_DATA LISTING:_
···

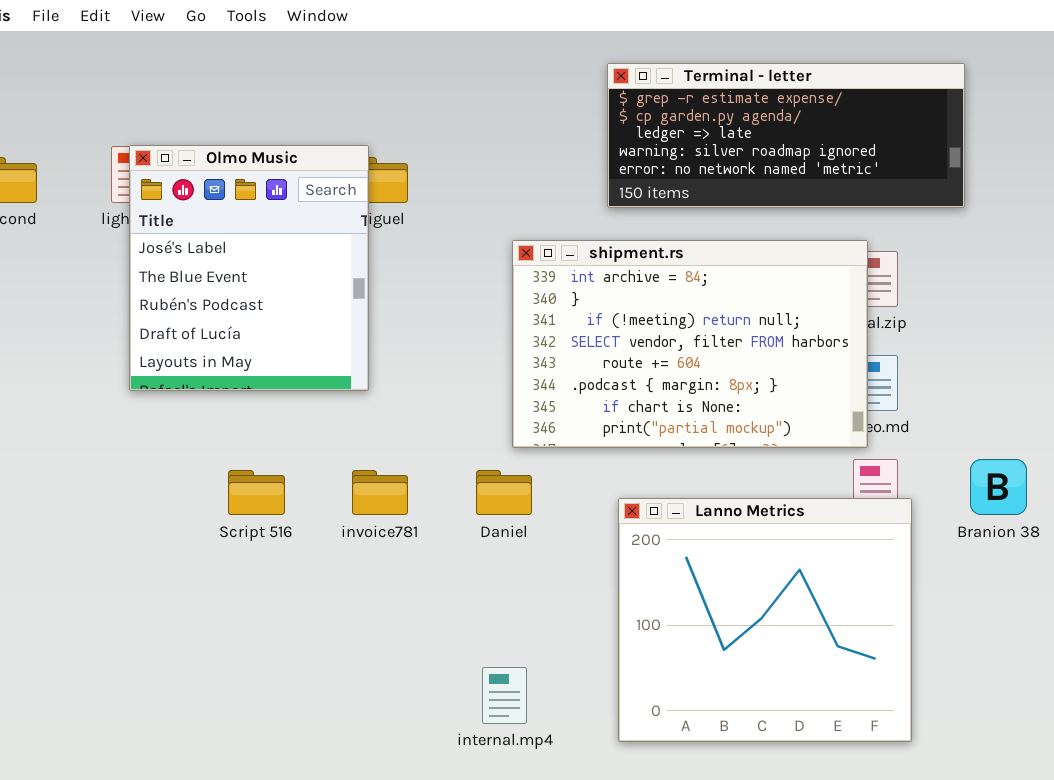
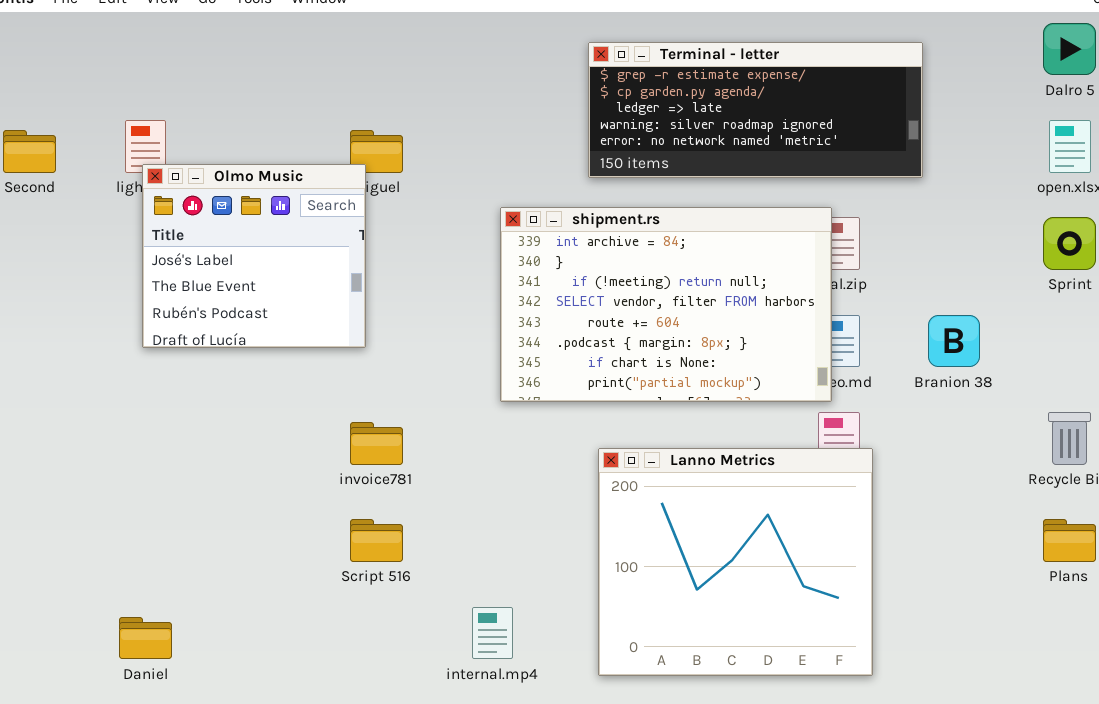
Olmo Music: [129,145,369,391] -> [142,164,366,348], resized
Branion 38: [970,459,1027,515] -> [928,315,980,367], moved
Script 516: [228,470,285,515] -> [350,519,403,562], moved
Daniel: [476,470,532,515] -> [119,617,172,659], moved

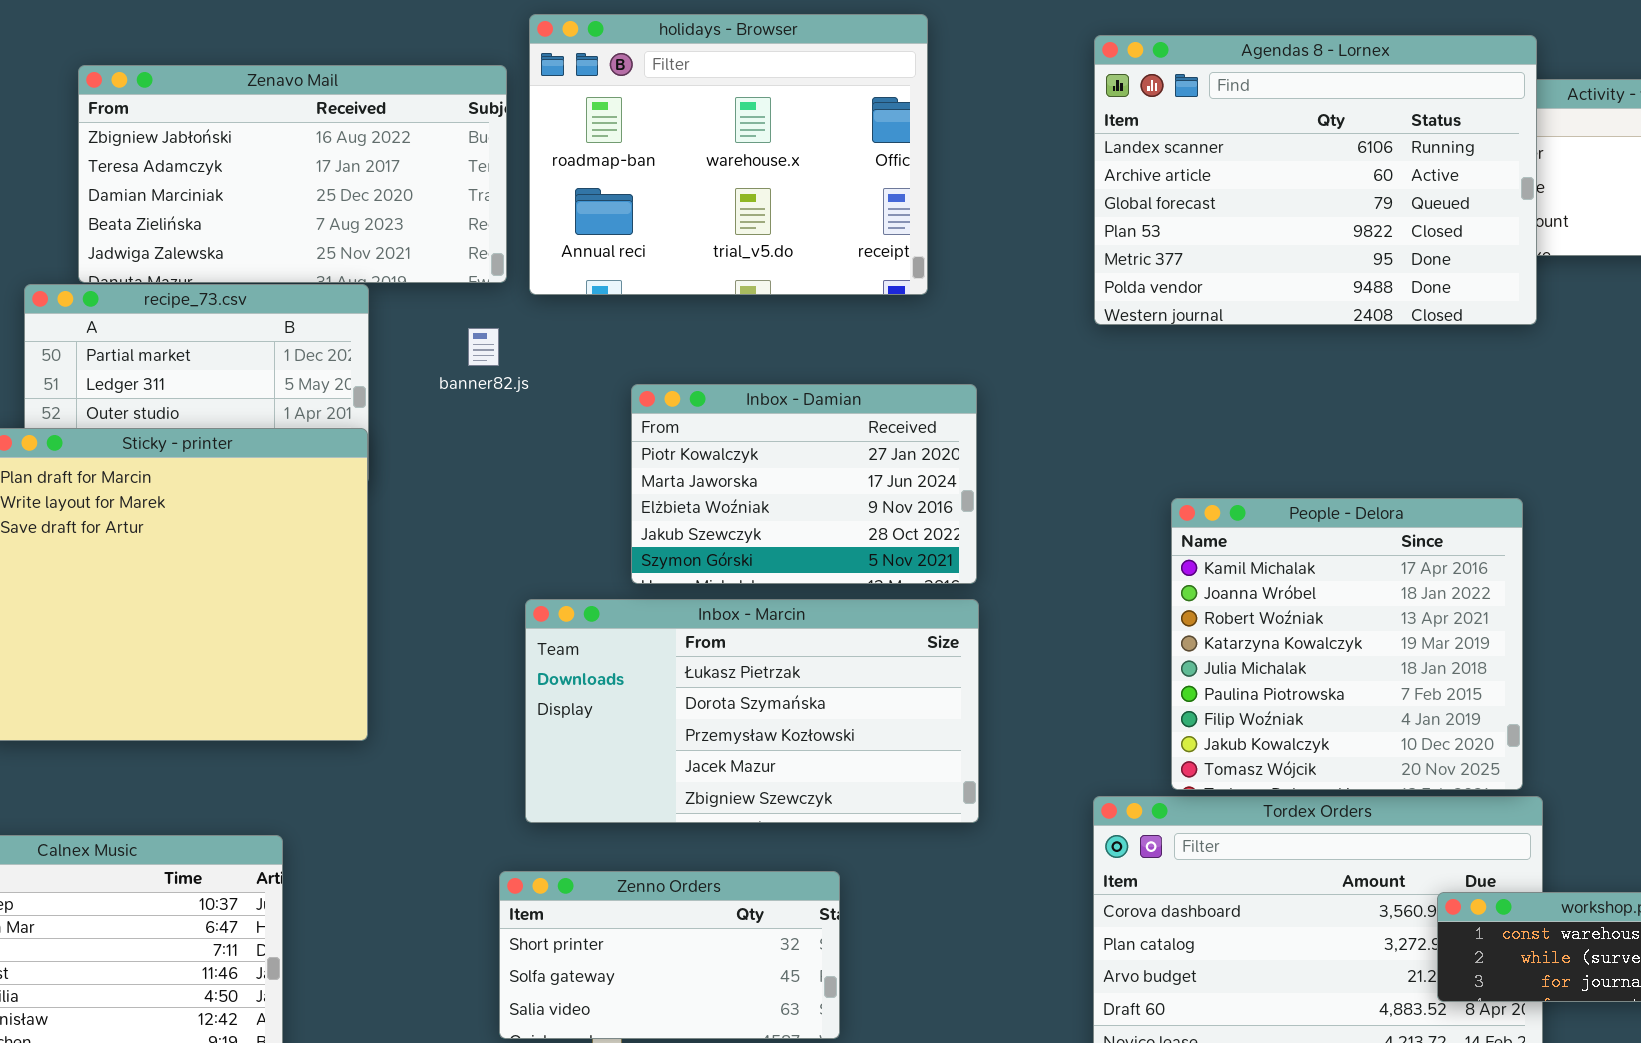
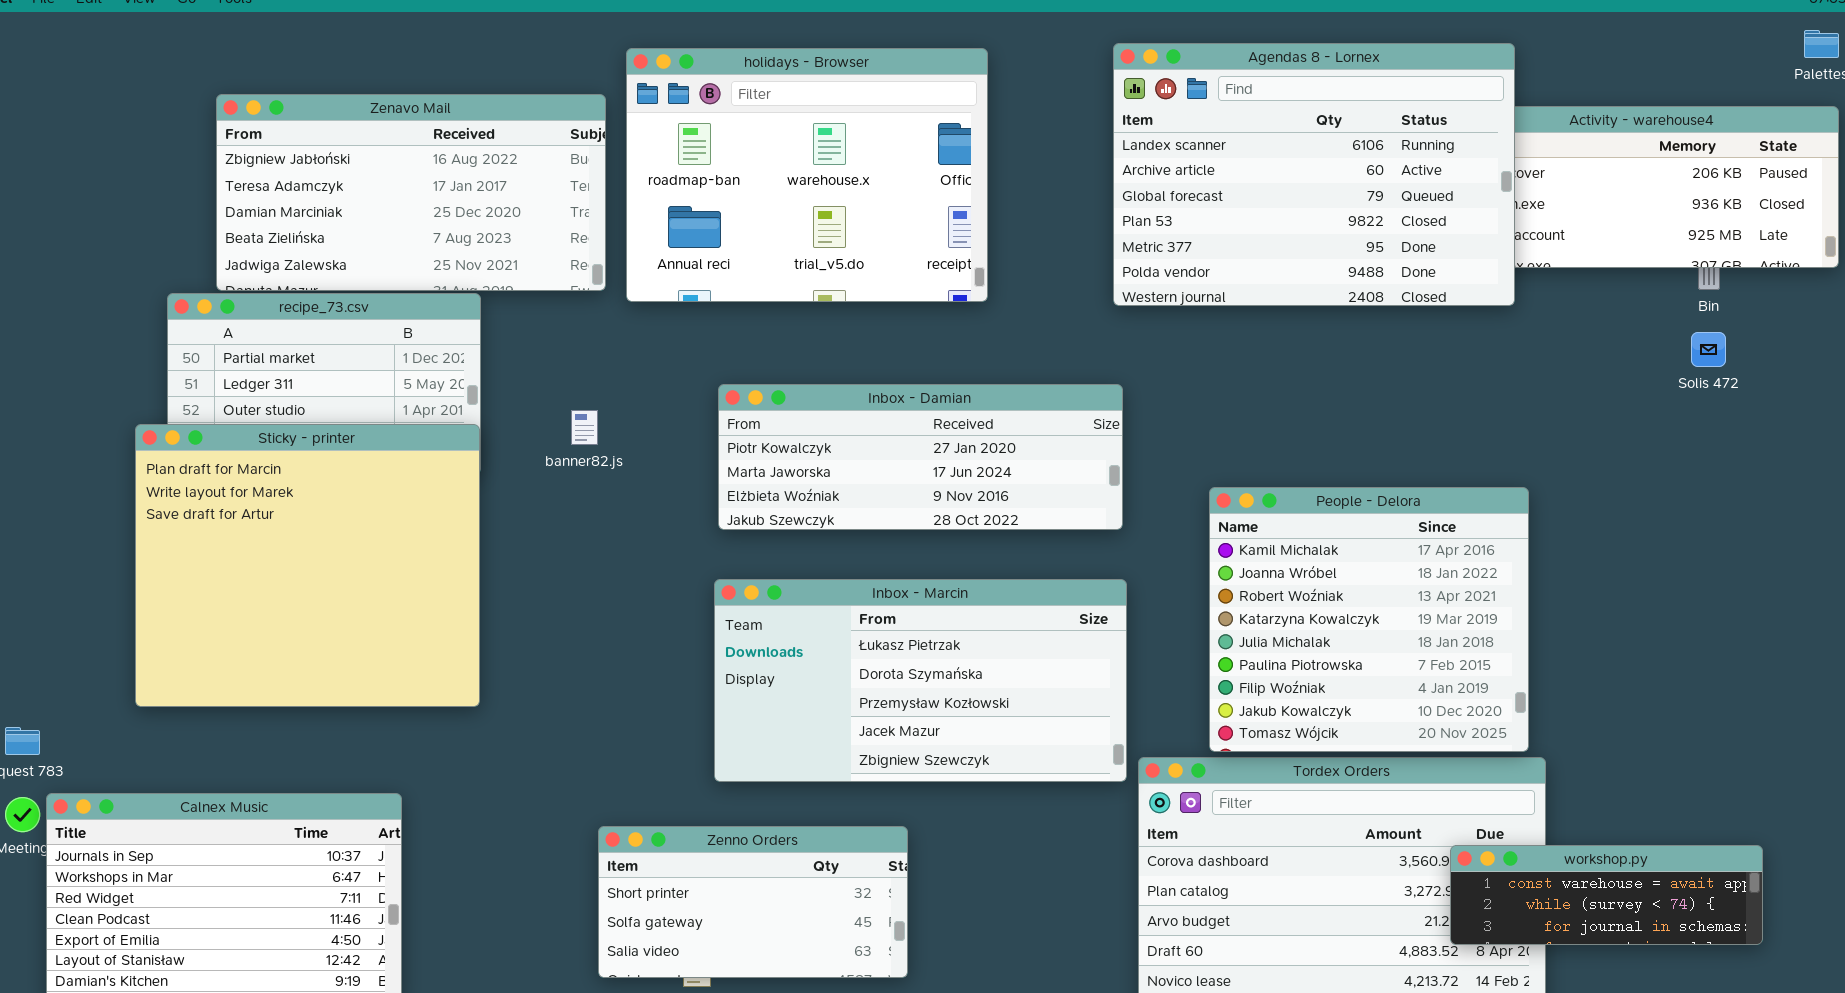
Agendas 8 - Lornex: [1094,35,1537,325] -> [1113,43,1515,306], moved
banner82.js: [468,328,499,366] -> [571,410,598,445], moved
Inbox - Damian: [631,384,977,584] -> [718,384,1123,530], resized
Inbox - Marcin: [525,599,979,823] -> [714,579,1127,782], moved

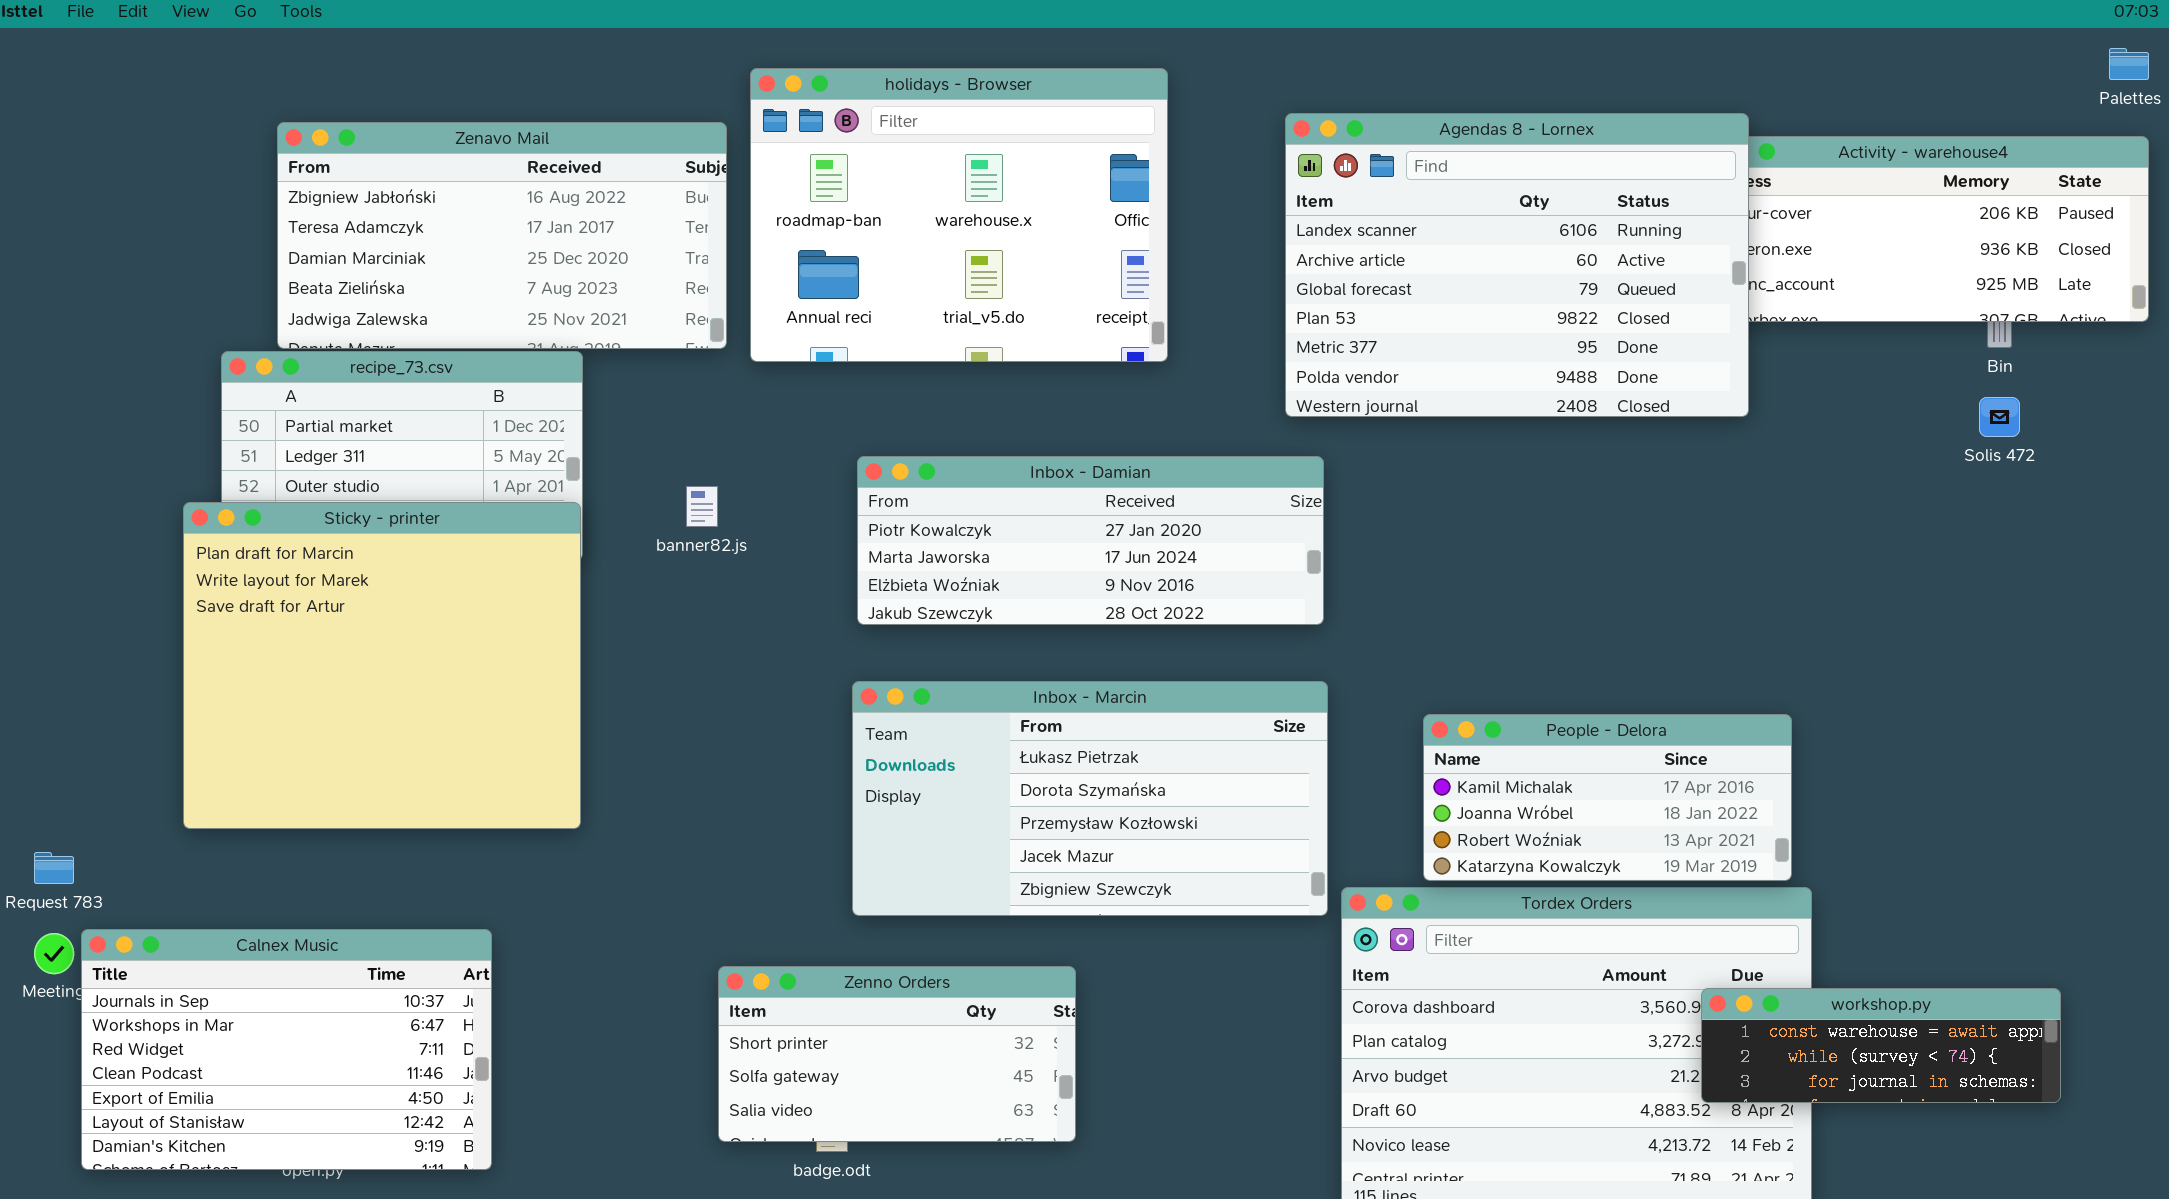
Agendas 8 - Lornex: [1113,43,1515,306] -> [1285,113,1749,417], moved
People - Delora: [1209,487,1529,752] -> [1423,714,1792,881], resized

···

_YOUR GOAL:_ Beginning at the line where "Agendas 8 - Lornex: [1113,43,1515,306]" appears, extract each line through the end of the data above; keep them exact and include nothing else.

_YOUR SOLUTION:_
Agendas 8 - Lornex: [1113,43,1515,306] -> [1285,113,1749,417], moved
People - Delora: [1209,487,1529,752] -> [1423,714,1792,881], resized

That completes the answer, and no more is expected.